▶ [MATERIAL TO PROCESS]:
● ● ● ●

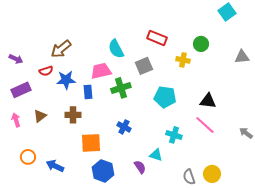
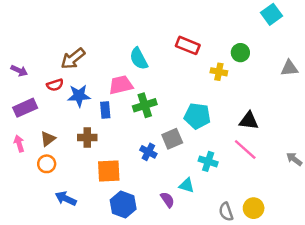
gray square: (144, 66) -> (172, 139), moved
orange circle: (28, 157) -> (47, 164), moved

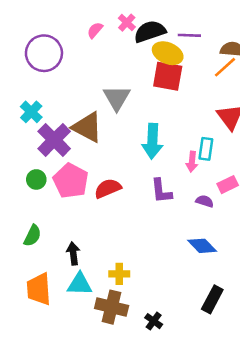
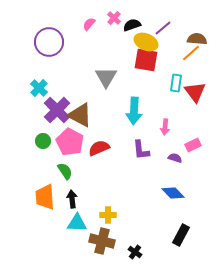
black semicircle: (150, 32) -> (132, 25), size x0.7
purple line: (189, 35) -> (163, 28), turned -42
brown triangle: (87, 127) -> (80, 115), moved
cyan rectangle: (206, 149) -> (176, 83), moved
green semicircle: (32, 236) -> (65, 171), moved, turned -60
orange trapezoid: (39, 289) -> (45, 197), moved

● ● ● ●

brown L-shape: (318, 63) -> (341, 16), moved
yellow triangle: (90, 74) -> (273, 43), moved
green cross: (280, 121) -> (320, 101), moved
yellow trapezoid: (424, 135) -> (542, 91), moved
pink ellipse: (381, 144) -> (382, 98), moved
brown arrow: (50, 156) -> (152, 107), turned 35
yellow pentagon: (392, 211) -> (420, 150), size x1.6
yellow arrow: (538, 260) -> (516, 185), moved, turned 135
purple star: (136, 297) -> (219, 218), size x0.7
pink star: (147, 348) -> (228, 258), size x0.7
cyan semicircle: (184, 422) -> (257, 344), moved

● ● ● ●

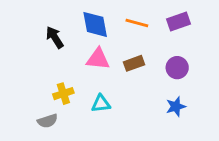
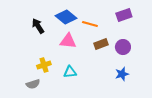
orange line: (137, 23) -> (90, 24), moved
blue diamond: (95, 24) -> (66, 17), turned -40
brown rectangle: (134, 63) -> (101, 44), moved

● ● ● ●

▶ [ASSIGNED TASK]:
Your answer must be the lines above from the one containing "orange line: (137, 23) -> (90, 24), moved" to the one containing "brown rectangle: (134, 63)", both included, restated word for word.

▶ [ANSWER TO THE PROBLEM]:
orange line: (137, 23) -> (90, 24), moved
blue diamond: (95, 24) -> (66, 17), turned -40
brown rectangle: (134, 63) -> (101, 44), moved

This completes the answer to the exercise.